How many lines in the listing below hold the word "blue"? Answer with the number only.

━━━━━ Records provided ━━━━━

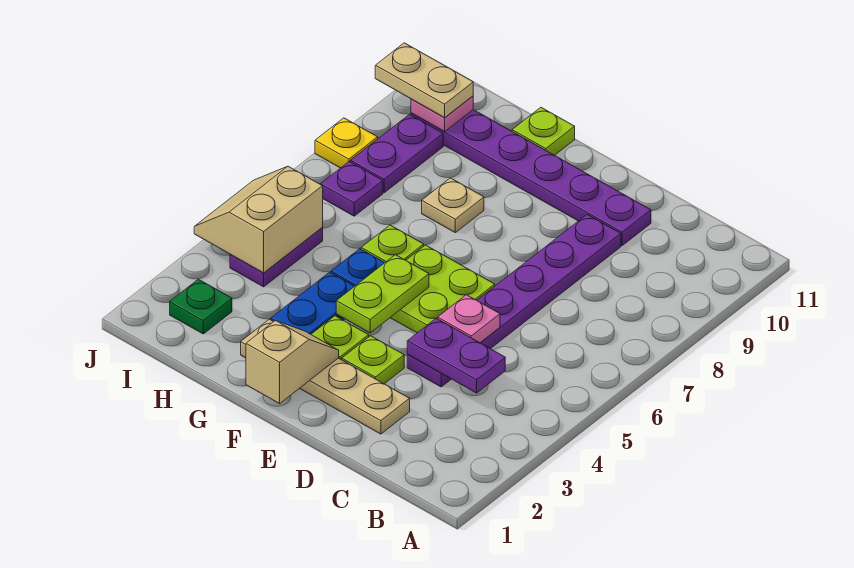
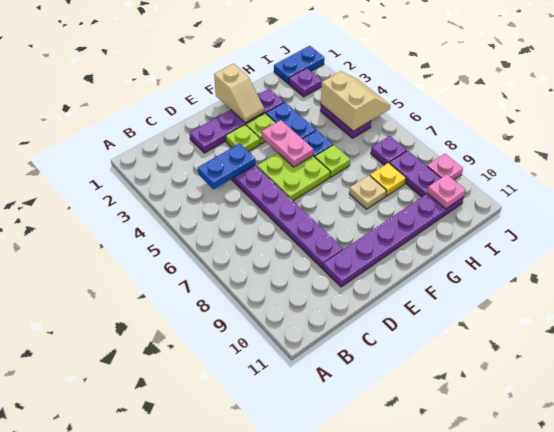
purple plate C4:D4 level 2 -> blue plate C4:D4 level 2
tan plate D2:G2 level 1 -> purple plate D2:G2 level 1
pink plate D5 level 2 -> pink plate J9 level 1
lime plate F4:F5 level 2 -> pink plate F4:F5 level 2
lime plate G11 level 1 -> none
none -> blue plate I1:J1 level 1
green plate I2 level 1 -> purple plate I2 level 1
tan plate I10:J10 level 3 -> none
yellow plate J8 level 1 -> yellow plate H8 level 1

━━━━━
━━━━━ Records provided ━━━━━

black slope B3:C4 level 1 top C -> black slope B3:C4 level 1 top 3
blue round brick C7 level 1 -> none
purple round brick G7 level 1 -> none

━━━━━

## Task response
3